Supplied material:
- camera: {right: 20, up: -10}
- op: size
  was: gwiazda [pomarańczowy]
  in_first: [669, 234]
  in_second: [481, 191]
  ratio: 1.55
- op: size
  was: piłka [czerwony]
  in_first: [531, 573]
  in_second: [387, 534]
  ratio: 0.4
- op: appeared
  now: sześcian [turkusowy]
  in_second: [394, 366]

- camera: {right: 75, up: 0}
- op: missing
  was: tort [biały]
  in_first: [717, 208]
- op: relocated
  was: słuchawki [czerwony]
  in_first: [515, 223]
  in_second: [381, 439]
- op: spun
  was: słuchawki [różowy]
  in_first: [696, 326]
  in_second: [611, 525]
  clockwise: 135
--
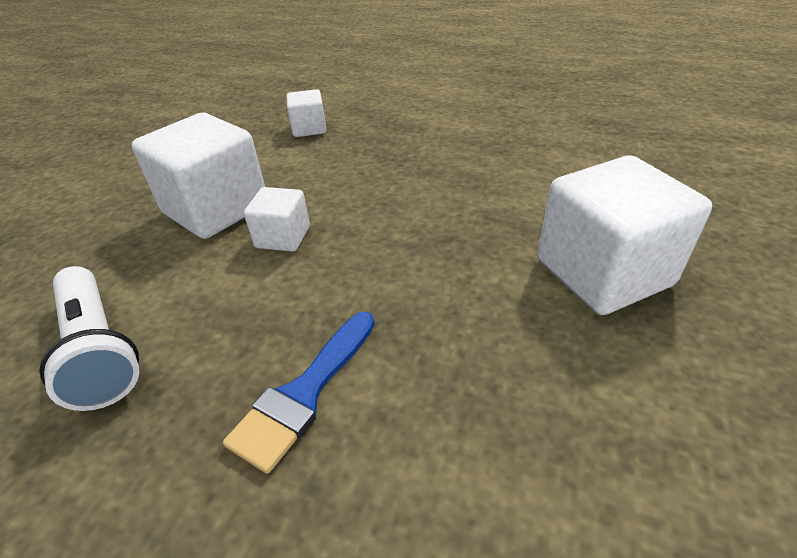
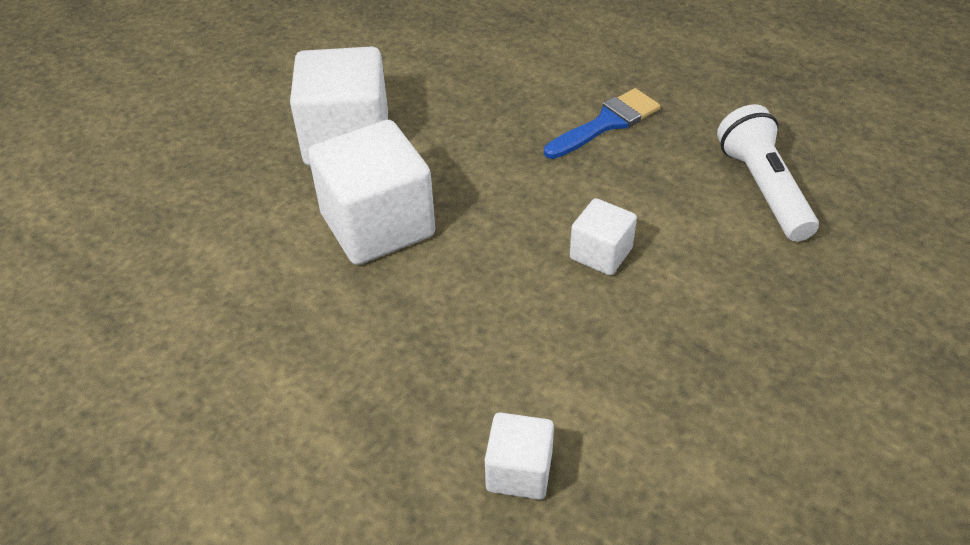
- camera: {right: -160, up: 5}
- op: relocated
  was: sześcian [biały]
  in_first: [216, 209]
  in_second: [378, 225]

Try it:
Of the entries above, repeat exactly the lines between the line with "was: gwiazda [pomarańczowy]" and the line with "now: sześcian [turkusowy]", inclusive, and no others.

Result for this exercise:
  was: gwiazda [pomarańczowy]
  in_first: [669, 234]
  in_second: [481, 191]
  ratio: 1.55
- op: size
  was: piłka [czerwony]
  in_first: [531, 573]
  in_second: [387, 534]
  ratio: 0.4
- op: appeared
  now: sześcian [turkusowy]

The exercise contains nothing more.